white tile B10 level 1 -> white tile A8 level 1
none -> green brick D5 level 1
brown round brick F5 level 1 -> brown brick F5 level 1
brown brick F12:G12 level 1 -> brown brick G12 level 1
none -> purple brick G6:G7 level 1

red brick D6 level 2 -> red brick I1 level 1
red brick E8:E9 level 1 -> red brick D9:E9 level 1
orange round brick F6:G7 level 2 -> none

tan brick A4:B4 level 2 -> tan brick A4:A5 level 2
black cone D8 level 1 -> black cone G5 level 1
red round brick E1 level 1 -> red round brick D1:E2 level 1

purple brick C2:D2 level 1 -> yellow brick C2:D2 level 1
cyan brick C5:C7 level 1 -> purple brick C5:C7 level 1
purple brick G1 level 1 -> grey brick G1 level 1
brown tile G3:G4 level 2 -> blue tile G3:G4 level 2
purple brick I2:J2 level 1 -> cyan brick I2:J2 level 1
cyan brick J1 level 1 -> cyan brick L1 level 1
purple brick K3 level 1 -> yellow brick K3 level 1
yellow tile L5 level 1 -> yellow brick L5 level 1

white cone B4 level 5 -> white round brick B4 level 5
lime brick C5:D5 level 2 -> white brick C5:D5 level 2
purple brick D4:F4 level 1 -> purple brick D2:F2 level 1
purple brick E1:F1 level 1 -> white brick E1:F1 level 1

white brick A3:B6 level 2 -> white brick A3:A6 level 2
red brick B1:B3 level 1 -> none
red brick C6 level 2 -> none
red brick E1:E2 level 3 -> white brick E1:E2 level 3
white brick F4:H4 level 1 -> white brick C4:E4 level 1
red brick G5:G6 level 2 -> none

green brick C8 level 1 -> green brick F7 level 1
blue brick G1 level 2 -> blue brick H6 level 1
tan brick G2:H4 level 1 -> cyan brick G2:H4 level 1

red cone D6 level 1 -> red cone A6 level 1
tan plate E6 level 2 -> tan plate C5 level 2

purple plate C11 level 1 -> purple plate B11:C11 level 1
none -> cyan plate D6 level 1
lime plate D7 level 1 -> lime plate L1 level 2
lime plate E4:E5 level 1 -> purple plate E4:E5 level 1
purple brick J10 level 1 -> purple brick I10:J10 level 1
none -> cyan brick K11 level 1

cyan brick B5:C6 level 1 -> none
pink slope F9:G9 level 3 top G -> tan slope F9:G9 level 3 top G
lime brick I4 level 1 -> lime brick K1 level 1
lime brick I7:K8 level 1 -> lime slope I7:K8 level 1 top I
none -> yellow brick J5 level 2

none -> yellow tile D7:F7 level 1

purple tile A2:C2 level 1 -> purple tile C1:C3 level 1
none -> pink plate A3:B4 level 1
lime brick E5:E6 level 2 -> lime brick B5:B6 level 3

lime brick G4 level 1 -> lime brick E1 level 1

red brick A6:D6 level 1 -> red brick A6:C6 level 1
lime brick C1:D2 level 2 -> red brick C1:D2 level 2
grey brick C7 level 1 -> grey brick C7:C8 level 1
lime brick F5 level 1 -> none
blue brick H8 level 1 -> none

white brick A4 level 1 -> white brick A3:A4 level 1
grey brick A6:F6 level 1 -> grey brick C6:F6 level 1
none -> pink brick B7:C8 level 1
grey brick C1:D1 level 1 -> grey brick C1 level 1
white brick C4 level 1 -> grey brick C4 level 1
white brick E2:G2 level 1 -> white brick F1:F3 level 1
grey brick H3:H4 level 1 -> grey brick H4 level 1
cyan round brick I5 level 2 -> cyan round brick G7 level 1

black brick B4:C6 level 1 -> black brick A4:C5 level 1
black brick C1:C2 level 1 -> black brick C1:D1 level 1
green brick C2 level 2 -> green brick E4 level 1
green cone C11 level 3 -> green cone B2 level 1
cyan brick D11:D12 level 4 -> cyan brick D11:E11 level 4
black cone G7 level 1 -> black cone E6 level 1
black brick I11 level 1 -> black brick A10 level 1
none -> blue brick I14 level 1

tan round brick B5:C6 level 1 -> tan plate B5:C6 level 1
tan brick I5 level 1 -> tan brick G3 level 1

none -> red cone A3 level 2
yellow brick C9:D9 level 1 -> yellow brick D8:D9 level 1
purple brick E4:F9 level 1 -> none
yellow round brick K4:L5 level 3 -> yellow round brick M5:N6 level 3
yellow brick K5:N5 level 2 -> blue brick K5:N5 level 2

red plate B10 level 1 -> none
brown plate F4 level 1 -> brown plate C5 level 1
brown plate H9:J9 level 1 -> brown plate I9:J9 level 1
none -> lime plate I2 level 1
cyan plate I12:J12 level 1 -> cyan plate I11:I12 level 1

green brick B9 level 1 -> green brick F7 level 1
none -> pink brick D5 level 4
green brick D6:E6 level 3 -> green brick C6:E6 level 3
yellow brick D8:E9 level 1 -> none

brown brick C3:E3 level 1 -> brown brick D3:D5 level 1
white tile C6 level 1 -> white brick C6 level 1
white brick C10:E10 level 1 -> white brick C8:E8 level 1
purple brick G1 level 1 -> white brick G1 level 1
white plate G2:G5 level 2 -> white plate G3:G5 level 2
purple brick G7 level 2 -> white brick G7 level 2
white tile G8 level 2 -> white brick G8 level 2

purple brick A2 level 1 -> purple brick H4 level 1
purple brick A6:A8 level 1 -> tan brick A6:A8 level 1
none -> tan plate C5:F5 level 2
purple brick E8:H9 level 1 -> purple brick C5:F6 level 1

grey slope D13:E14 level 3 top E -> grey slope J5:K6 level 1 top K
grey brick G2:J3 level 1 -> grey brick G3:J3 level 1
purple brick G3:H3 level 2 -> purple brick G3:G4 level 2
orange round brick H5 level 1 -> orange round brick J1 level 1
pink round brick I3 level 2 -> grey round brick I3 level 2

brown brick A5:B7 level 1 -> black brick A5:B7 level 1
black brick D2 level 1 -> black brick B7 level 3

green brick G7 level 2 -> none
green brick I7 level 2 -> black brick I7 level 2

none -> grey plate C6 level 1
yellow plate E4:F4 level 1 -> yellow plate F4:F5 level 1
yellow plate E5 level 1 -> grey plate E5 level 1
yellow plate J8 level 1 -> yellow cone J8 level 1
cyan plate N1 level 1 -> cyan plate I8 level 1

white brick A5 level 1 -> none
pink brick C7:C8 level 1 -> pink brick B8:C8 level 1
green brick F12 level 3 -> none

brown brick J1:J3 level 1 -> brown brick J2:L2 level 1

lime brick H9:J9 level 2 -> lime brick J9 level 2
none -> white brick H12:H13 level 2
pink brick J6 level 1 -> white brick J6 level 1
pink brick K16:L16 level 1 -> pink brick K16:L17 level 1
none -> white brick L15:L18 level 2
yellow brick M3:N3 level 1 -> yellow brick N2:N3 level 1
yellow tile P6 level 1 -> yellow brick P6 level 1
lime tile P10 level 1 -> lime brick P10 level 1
══════════════════════════════
_Task goal_
Output each line of the records above exactly, beginning at the first, and stop once the line containing "cyan brick C5:C7" has been output.

_Result for this task_
white tile B10 level 1 -> white tile A8 level 1
none -> green brick D5 level 1
brown round brick F5 level 1 -> brown brick F5 level 1
brown brick F12:G12 level 1 -> brown brick G12 level 1
none -> purple brick G6:G7 level 1

red brick D6 level 2 -> red brick I1 level 1
red brick E8:E9 level 1 -> red brick D9:E9 level 1
orange round brick F6:G7 level 2 -> none

tan brick A4:B4 level 2 -> tan brick A4:A5 level 2
black cone D8 level 1 -> black cone G5 level 1
red round brick E1 level 1 -> red round brick D1:E2 level 1

purple brick C2:D2 level 1 -> yellow brick C2:D2 level 1
cyan brick C5:C7 level 1 -> purple brick C5:C7 level 1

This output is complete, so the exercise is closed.